◆ DATA EXCERPTS ◆
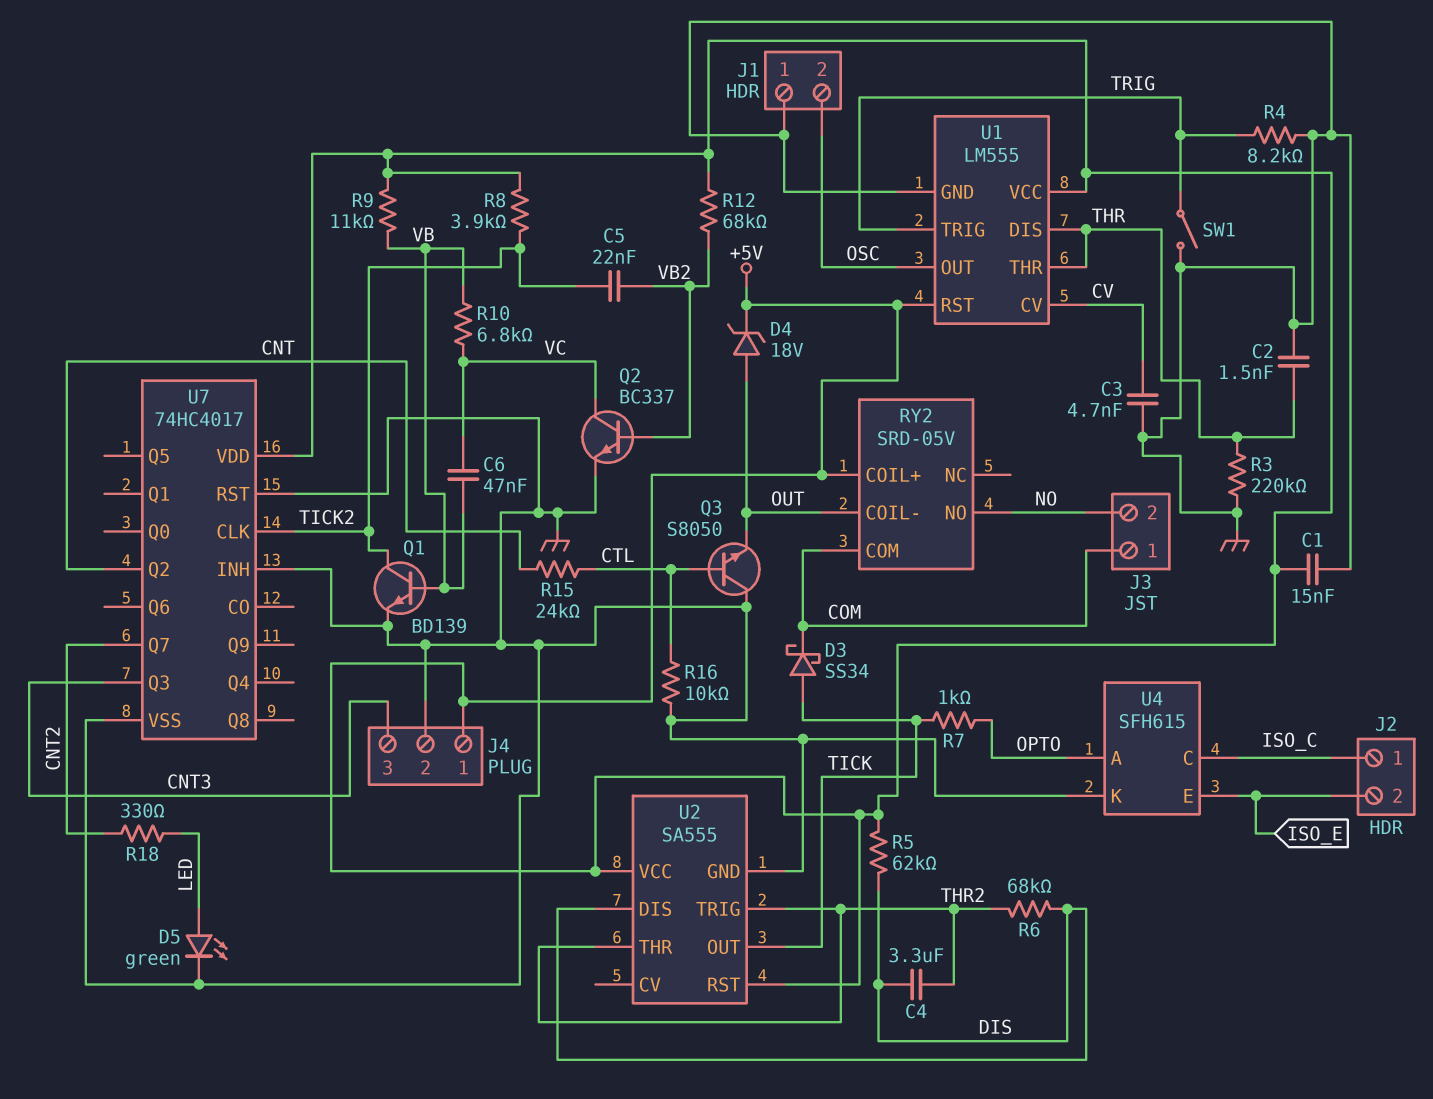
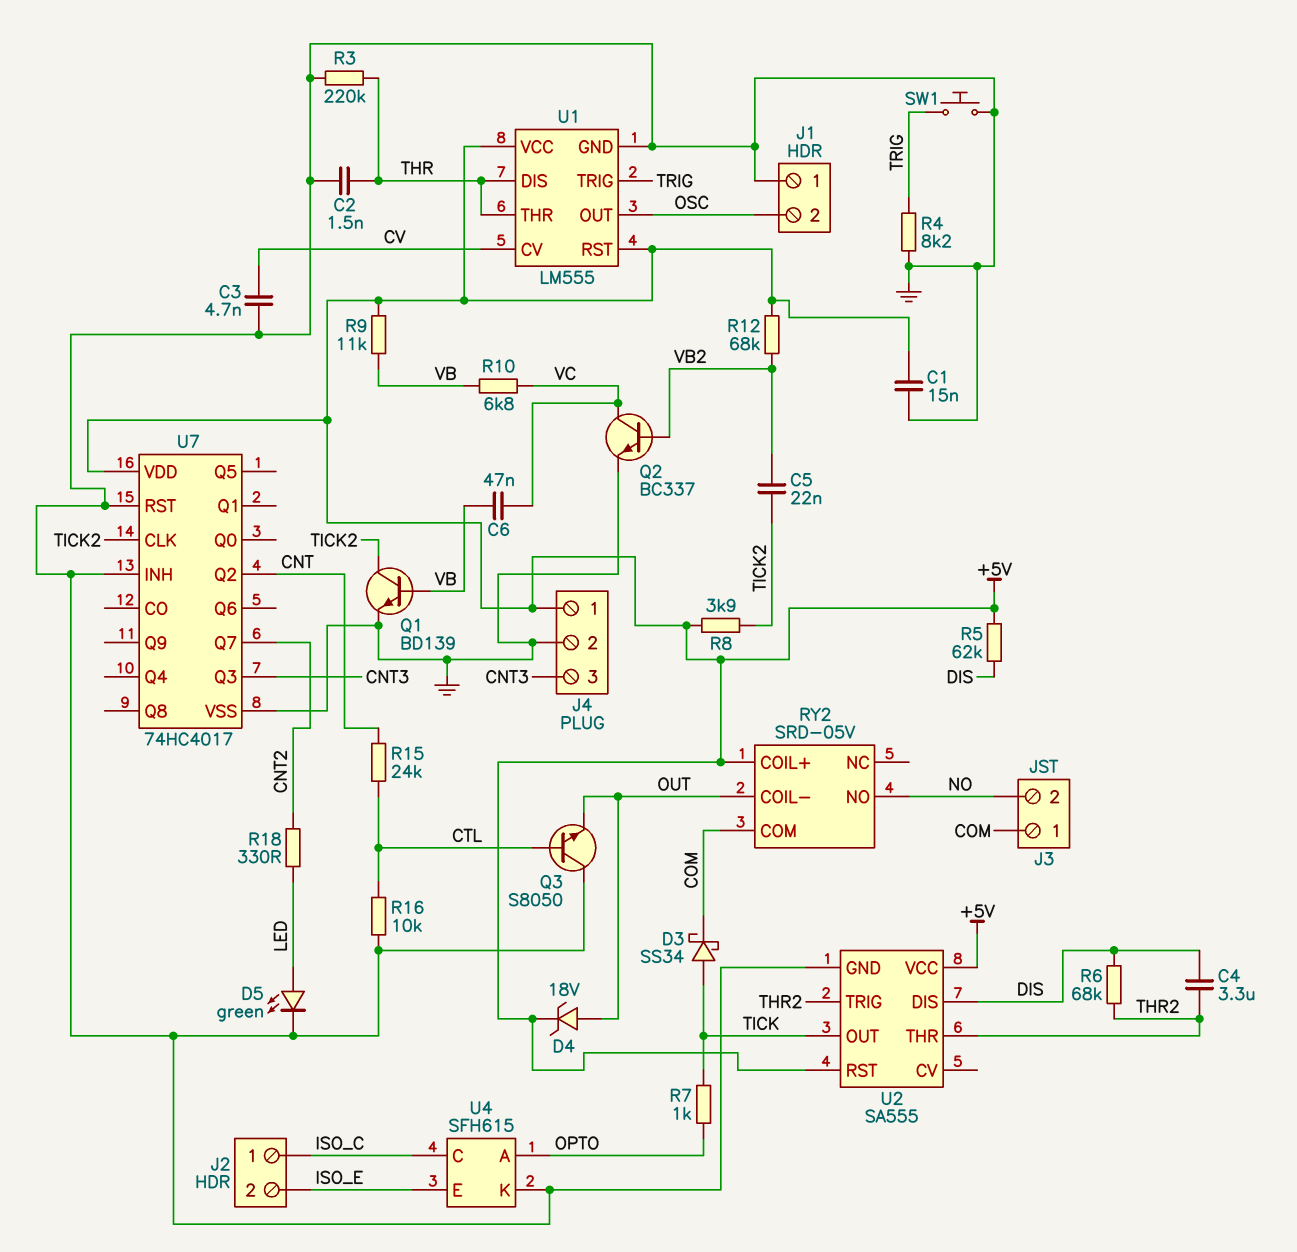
SW1: switch (GND, TRIG) -> button (GND, TRIG)

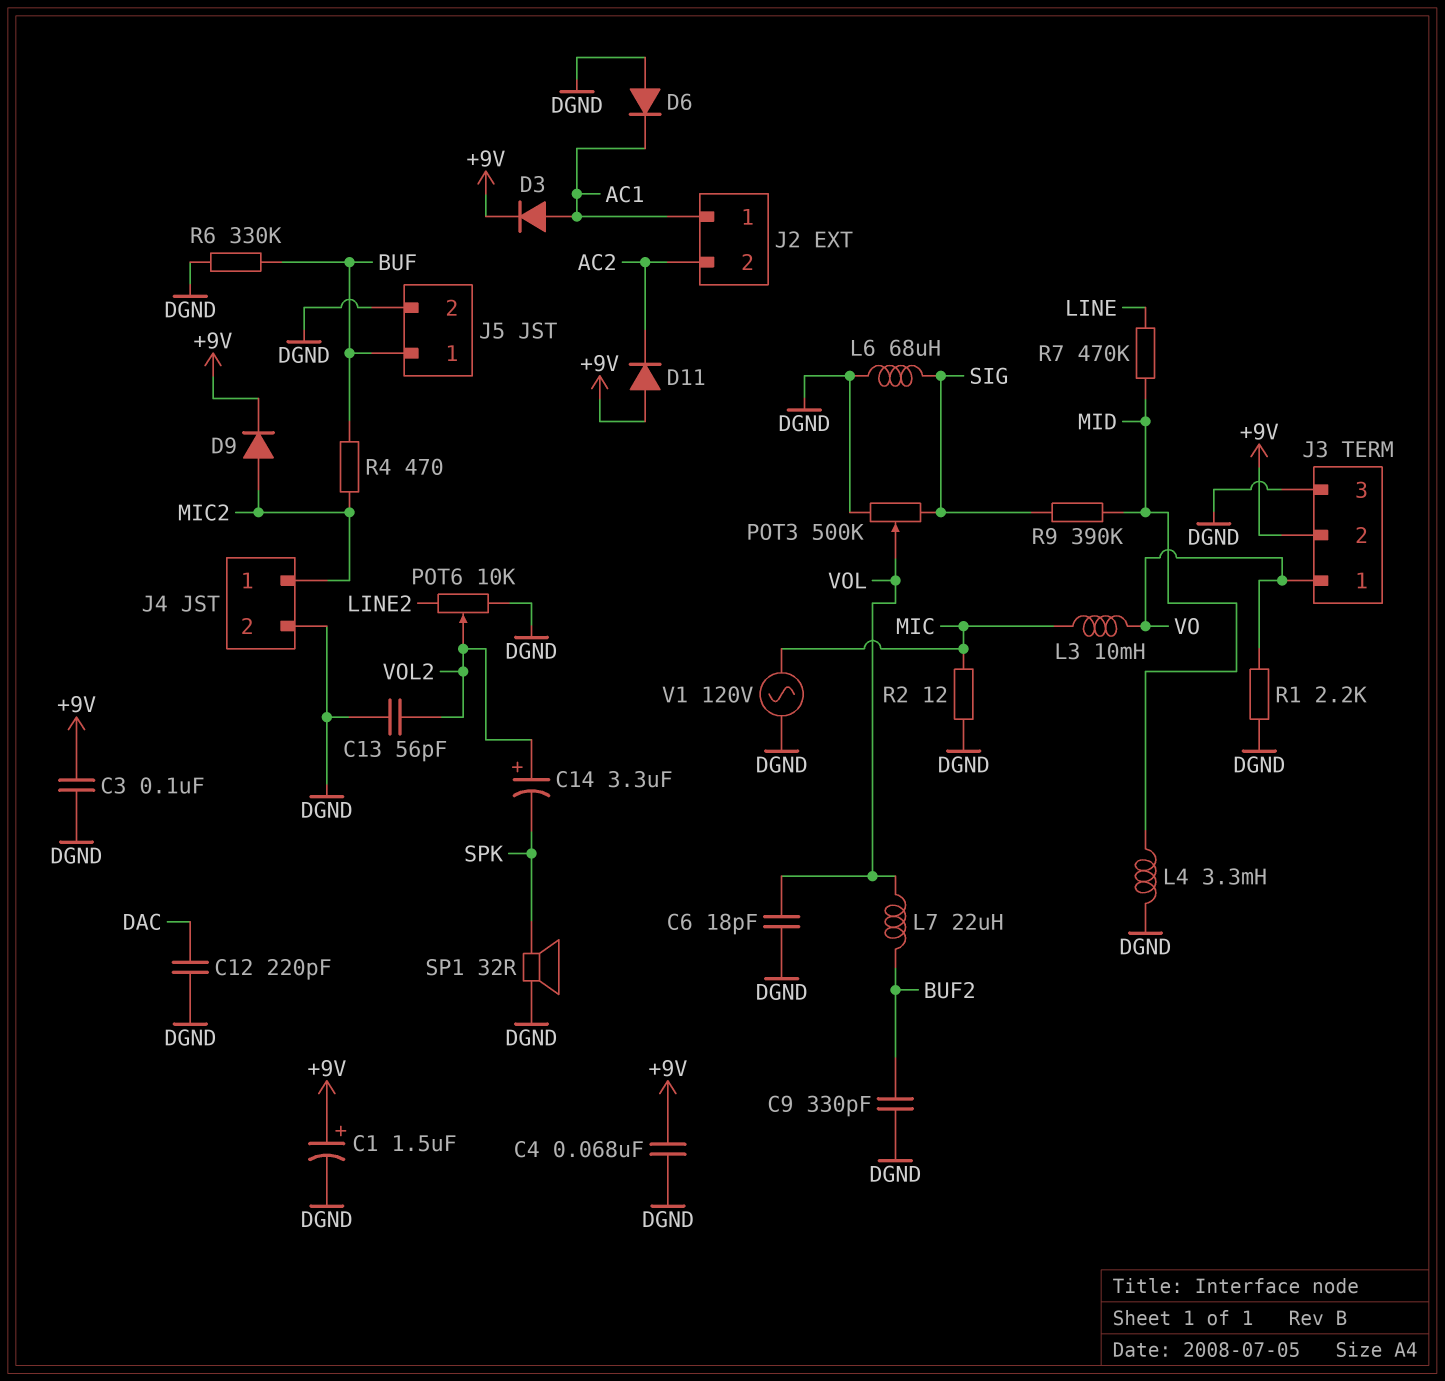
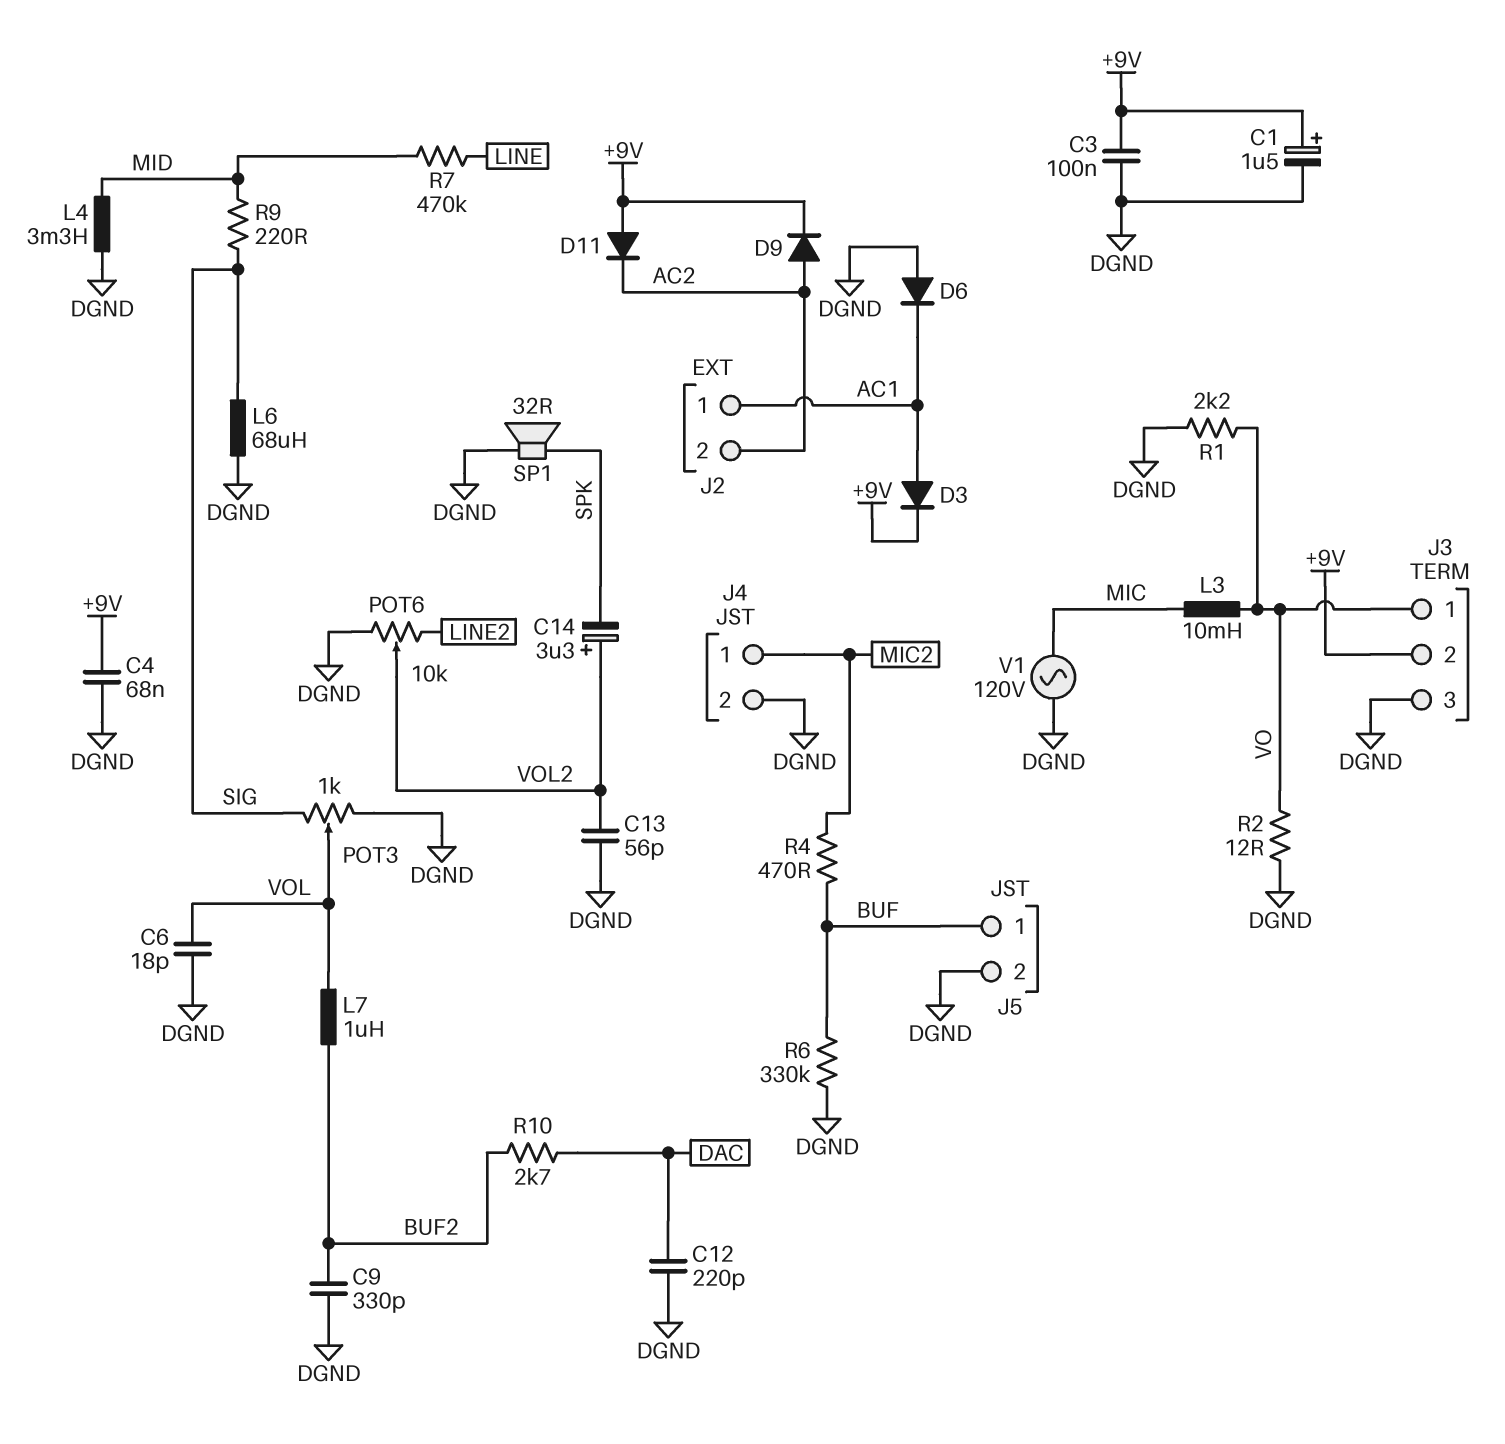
D9: diode (A MIC2, K +9V) -> diode (A AC2, K +9V)
L7: 22uH (BUF2, VOL) -> 1uH (BUF2, VOL)
POT3: 500k (DGND, SIG, wiper VOL) -> 1k (DGND, SIG, wiper VOL)
R2: 12 (DGND, MIC) -> 12 (DGND, VO)
R9: 390k (MID, SIG) -> 220 (MID, SIG)
R10: none -> 2.7k (BUF2, DAC)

◆ WORK ITEM ◆
Word-for-word copy, no pictures: write out the entries above in full.

◆ RESULT FOR THIS TASK ◆
SW1: switch (GND, TRIG) -> button (GND, TRIG)

D9: diode (A MIC2, K +9V) -> diode (A AC2, K +9V)
L7: 22uH (BUF2, VOL) -> 1uH (BUF2, VOL)
POT3: 500k (DGND, SIG, wiper VOL) -> 1k (DGND, SIG, wiper VOL)
R2: 12 (DGND, MIC) -> 12 (DGND, VO)
R9: 390k (MID, SIG) -> 220 (MID, SIG)
R10: none -> 2.7k (BUF2, DAC)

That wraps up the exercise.